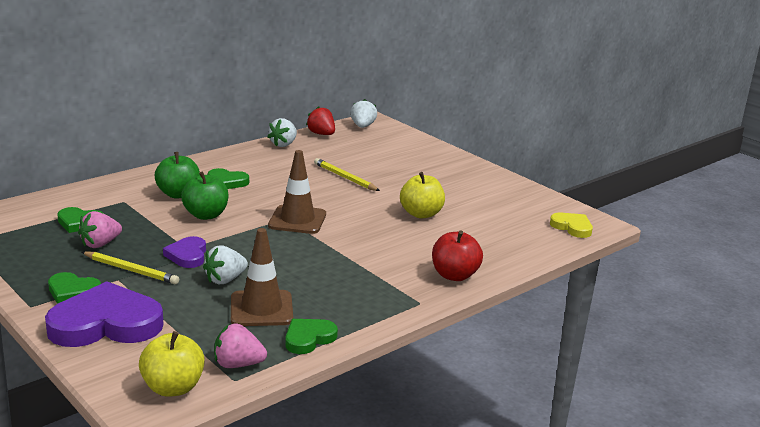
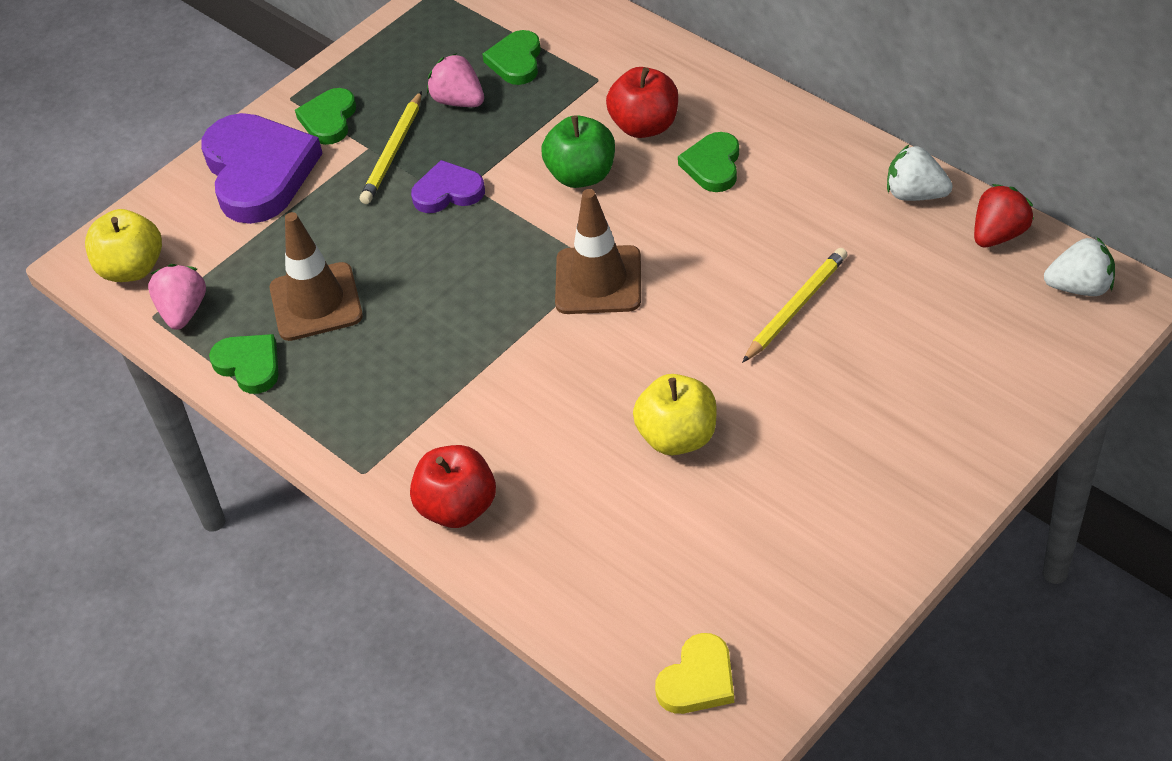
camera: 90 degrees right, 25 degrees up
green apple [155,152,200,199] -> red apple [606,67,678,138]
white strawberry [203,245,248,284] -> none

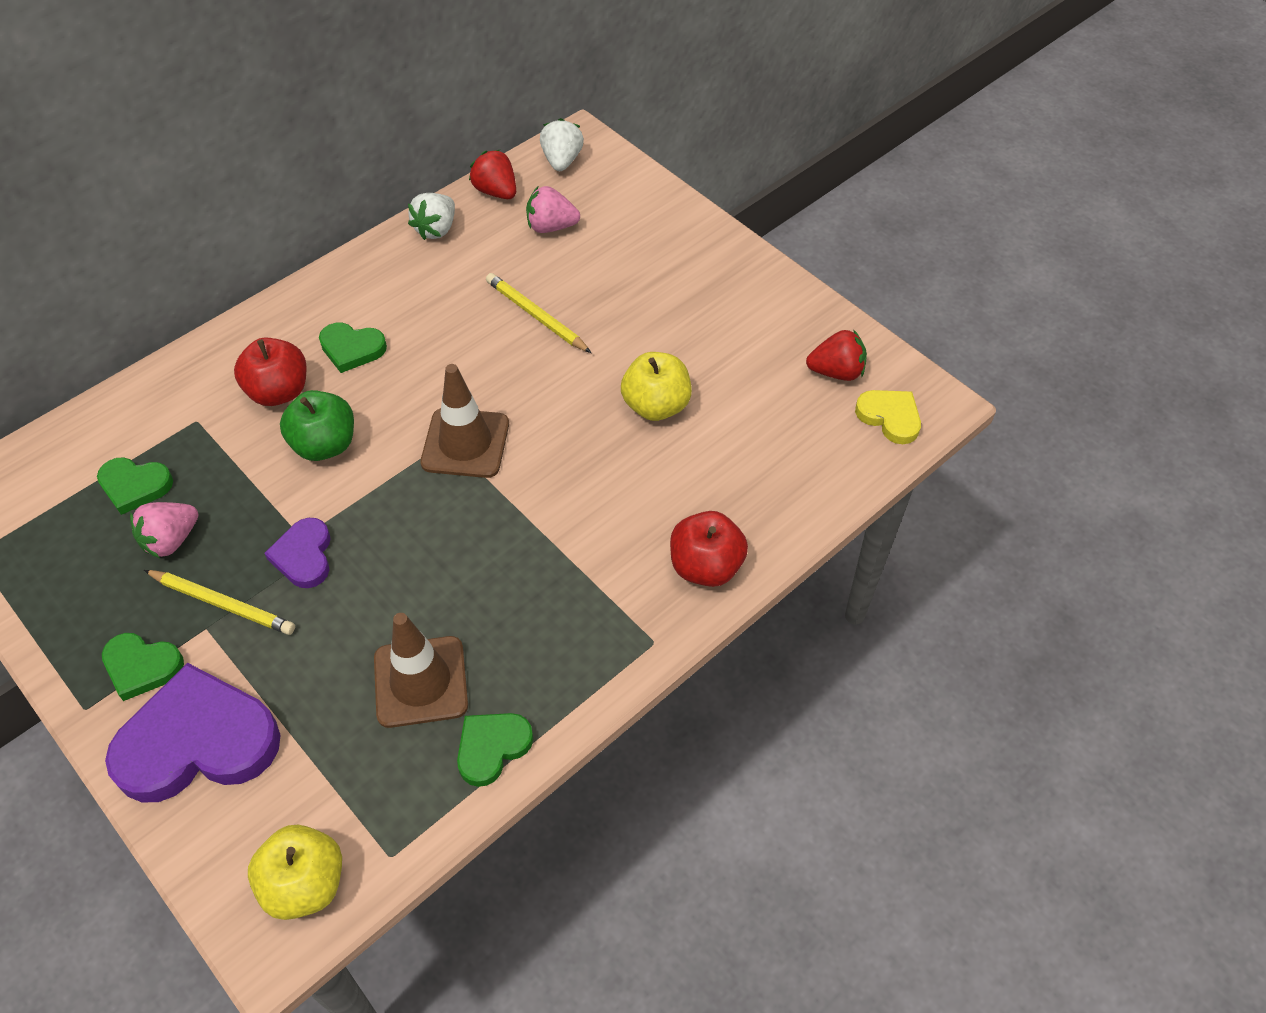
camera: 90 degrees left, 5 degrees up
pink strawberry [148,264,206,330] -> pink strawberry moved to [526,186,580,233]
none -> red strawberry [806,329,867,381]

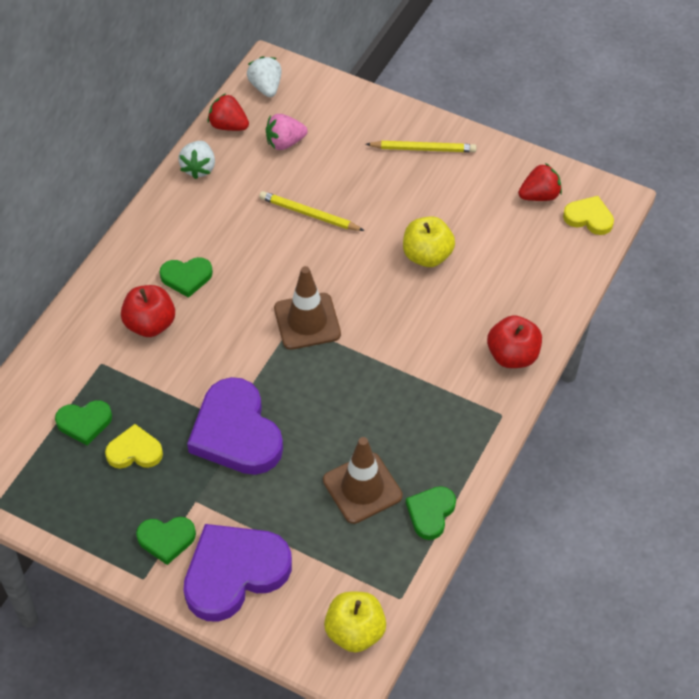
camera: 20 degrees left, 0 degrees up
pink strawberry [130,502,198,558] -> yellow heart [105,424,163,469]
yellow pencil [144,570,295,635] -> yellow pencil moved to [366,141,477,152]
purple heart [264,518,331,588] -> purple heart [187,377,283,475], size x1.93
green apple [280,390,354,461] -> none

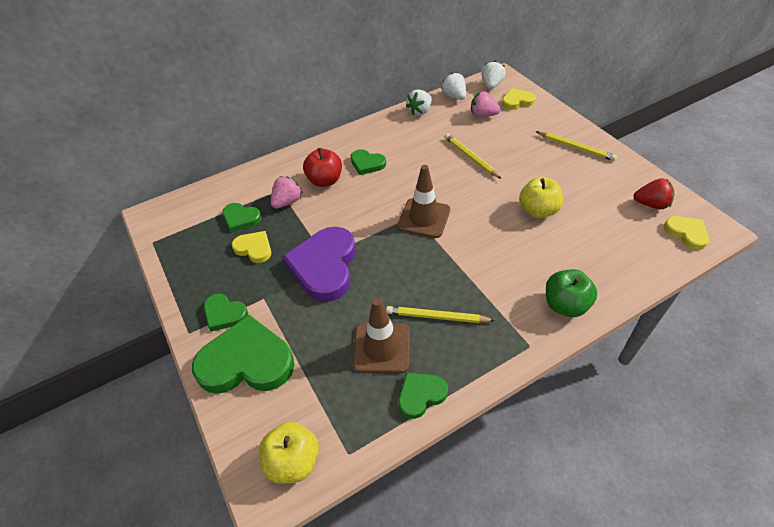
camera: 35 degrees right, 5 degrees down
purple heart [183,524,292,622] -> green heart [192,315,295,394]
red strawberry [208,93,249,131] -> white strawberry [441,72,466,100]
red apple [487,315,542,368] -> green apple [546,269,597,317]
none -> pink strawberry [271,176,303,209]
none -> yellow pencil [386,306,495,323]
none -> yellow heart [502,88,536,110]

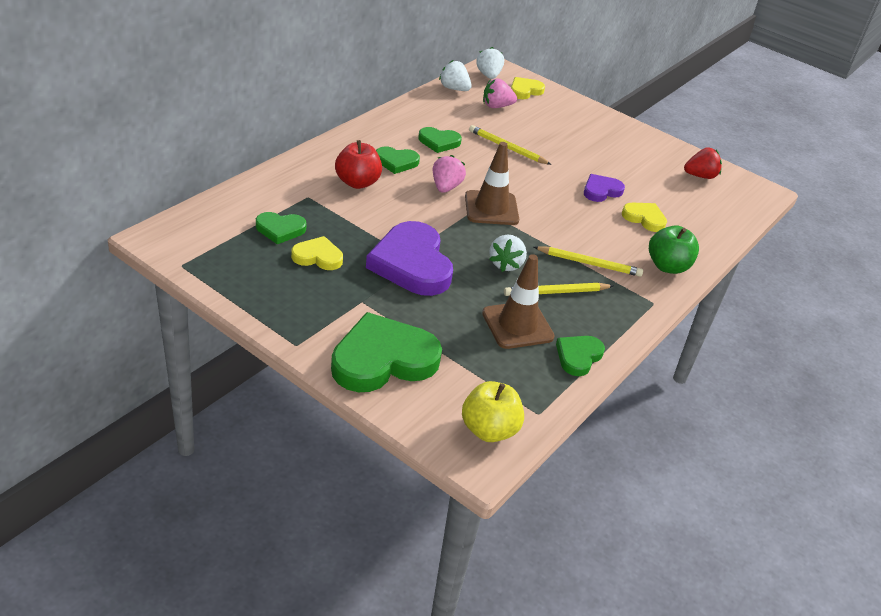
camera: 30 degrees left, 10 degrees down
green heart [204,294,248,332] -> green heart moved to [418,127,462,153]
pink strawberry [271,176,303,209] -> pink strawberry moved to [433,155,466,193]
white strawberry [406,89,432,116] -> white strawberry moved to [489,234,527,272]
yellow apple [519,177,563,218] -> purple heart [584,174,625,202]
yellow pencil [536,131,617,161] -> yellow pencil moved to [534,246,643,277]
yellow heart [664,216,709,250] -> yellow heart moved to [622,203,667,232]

--

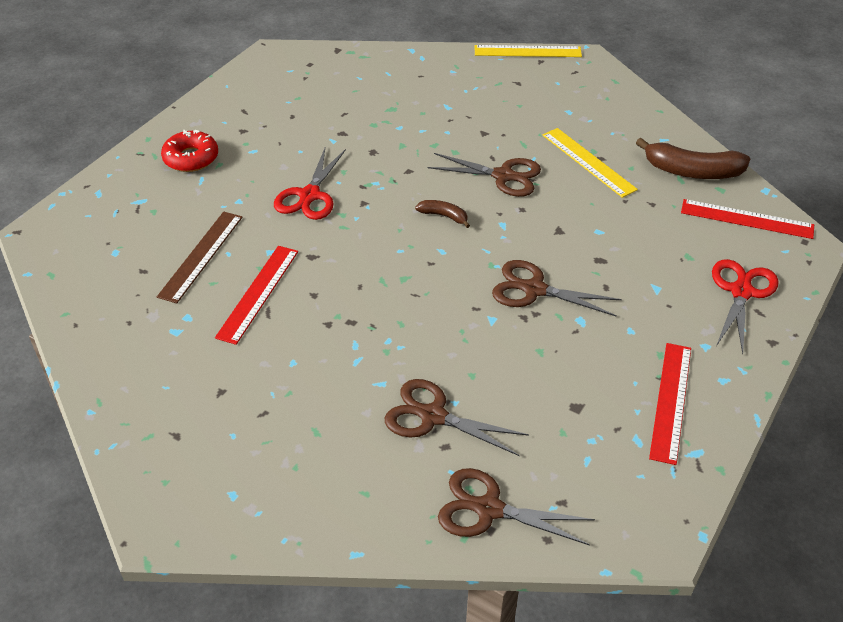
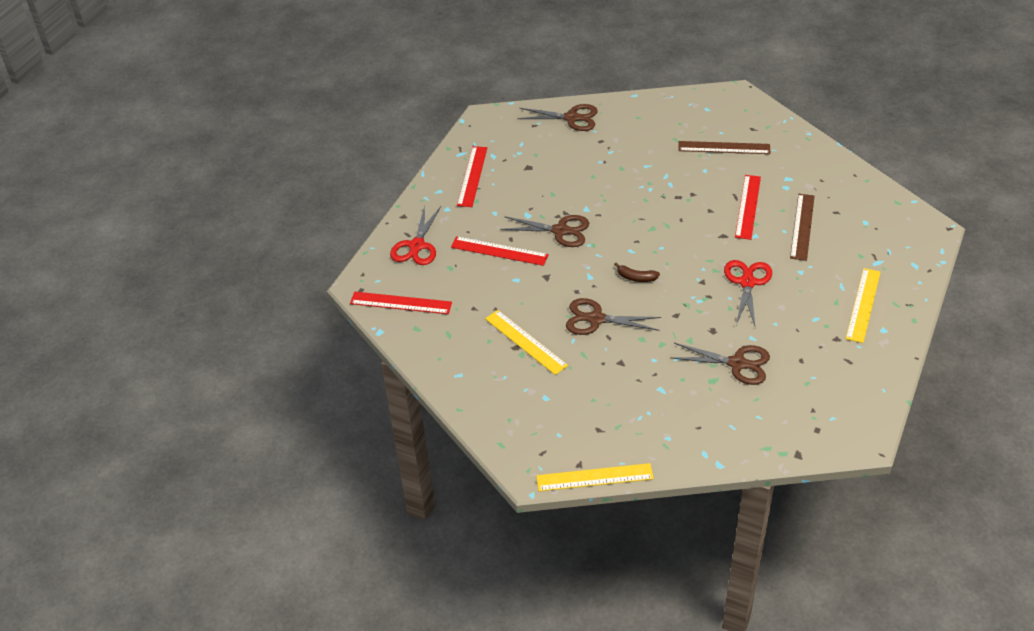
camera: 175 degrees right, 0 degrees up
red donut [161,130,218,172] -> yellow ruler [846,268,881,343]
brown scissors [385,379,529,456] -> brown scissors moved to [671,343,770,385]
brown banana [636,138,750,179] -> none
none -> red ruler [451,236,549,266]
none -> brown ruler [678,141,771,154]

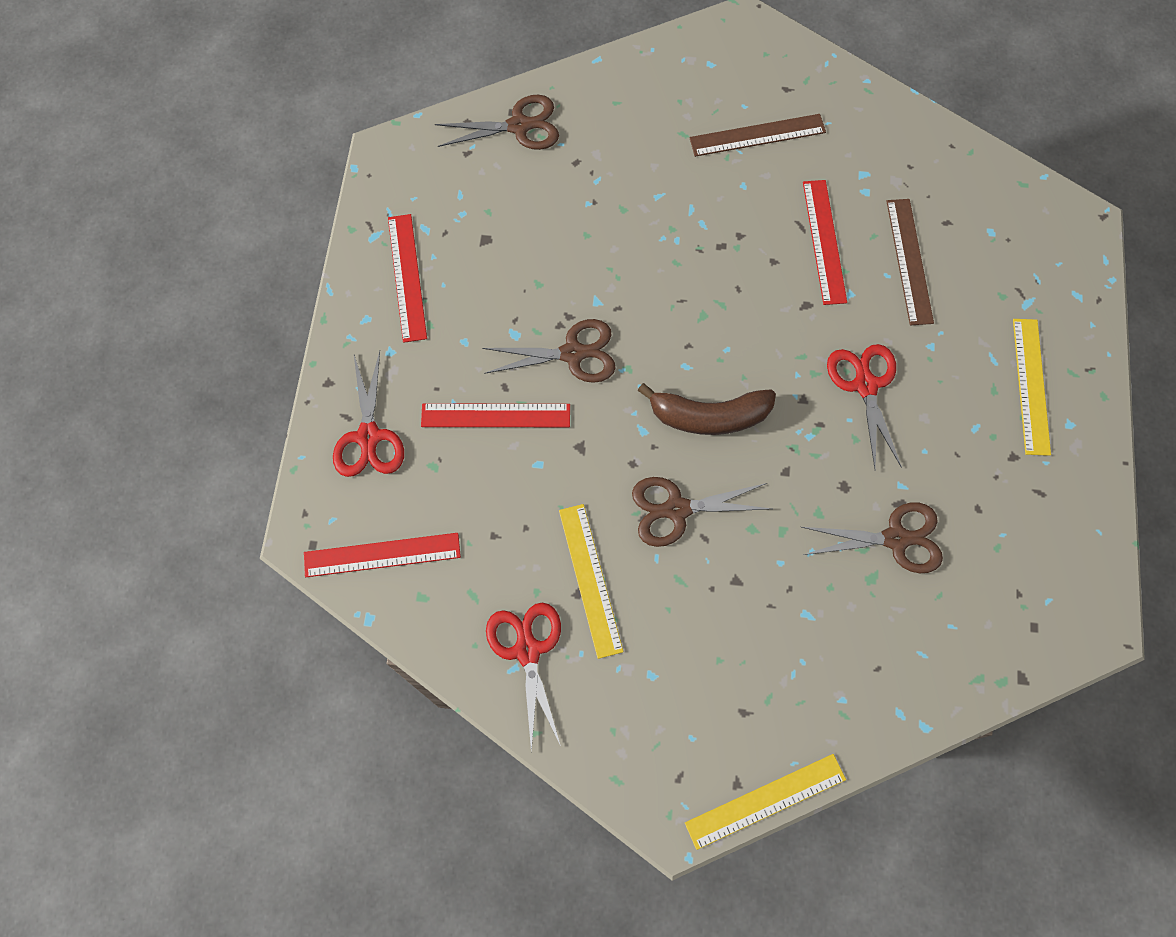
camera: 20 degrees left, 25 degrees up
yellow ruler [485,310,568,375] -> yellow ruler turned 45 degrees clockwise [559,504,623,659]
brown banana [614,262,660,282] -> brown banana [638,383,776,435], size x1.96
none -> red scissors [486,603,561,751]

| Work item |
Return word for word the lines above from the line with "white strawberry [406,89,432,116]" to the line with "yellow heart [664,216,709,250]", including both and leaving out all others.

| Response below |
white strawberry [406,89,432,116] -> white strawberry moved to [489,234,527,272]
yellow apple [519,177,563,218] -> purple heart [584,174,625,202]
yellow pencil [536,131,617,161] -> yellow pencil moved to [534,246,643,277]
yellow heart [664,216,709,250] -> yellow heart moved to [622,203,667,232]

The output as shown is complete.